◆ **Brief**
Below are records; output all of them exactly.

◆ **Records for the exercise**
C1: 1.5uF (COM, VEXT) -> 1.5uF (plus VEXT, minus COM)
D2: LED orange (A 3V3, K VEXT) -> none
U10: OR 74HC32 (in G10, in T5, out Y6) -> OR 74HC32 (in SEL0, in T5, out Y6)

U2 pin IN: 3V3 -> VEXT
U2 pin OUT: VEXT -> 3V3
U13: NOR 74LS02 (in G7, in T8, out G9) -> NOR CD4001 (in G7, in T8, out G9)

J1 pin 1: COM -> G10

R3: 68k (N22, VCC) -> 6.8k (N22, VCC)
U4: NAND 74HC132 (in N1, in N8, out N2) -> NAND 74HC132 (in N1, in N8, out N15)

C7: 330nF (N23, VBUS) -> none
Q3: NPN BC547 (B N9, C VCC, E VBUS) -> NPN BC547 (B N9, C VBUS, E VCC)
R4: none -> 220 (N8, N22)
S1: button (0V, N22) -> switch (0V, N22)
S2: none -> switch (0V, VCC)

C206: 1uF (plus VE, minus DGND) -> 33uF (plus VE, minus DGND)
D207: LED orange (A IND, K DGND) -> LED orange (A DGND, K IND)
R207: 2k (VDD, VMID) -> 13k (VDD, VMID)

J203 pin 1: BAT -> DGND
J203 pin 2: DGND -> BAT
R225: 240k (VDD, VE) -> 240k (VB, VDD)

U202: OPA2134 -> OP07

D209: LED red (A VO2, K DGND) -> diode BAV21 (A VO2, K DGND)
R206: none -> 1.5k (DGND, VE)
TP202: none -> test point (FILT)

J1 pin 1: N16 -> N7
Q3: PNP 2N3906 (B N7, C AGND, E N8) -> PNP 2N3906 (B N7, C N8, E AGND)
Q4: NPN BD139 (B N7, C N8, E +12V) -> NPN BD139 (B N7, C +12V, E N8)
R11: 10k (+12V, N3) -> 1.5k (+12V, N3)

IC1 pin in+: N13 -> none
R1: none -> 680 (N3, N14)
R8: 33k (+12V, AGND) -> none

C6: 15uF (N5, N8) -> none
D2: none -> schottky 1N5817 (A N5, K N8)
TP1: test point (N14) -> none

◆ **Completed exercise**
C1: 1.5uF (COM, VEXT) -> 1.5uF (plus VEXT, minus COM)
D2: LED orange (A 3V3, K VEXT) -> none
U10: OR 74HC32 (in G10, in T5, out Y6) -> OR 74HC32 (in SEL0, in T5, out Y6)

U2 pin IN: 3V3 -> VEXT
U2 pin OUT: VEXT -> 3V3
U13: NOR 74LS02 (in G7, in T8, out G9) -> NOR CD4001 (in G7, in T8, out G9)

J1 pin 1: COM -> G10

R3: 68k (N22, VCC) -> 6.8k (N22, VCC)
U4: NAND 74HC132 (in N1, in N8, out N2) -> NAND 74HC132 (in N1, in N8, out N15)

C7: 330nF (N23, VBUS) -> none
Q3: NPN BC547 (B N9, C VCC, E VBUS) -> NPN BC547 (B N9, C VBUS, E VCC)
R4: none -> 220 (N8, N22)
S1: button (0V, N22) -> switch (0V, N22)
S2: none -> switch (0V, VCC)

C206: 1uF (plus VE, minus DGND) -> 33uF (plus VE, minus DGND)
D207: LED orange (A IND, K DGND) -> LED orange (A DGND, K IND)
R207: 2k (VDD, VMID) -> 13k (VDD, VMID)

J203 pin 1: BAT -> DGND
J203 pin 2: DGND -> BAT
R225: 240k (VDD, VE) -> 240k (VB, VDD)

U202: OPA2134 -> OP07

D209: LED red (A VO2, K DGND) -> diode BAV21 (A VO2, K DGND)
R206: none -> 1.5k (DGND, VE)
TP202: none -> test point (FILT)

J1 pin 1: N16 -> N7
Q3: PNP 2N3906 (B N7, C AGND, E N8) -> PNP 2N3906 (B N7, C N8, E AGND)
Q4: NPN BD139 (B N7, C N8, E +12V) -> NPN BD139 (B N7, C +12V, E N8)
R11: 10k (+12V, N3) -> 1.5k (+12V, N3)

IC1 pin in+: N13 -> none
R1: none -> 680 (N3, N14)
R8: 33k (+12V, AGND) -> none

C6: 15uF (N5, N8) -> none
D2: none -> schottky 1N5817 (A N5, K N8)
TP1: test point (N14) -> none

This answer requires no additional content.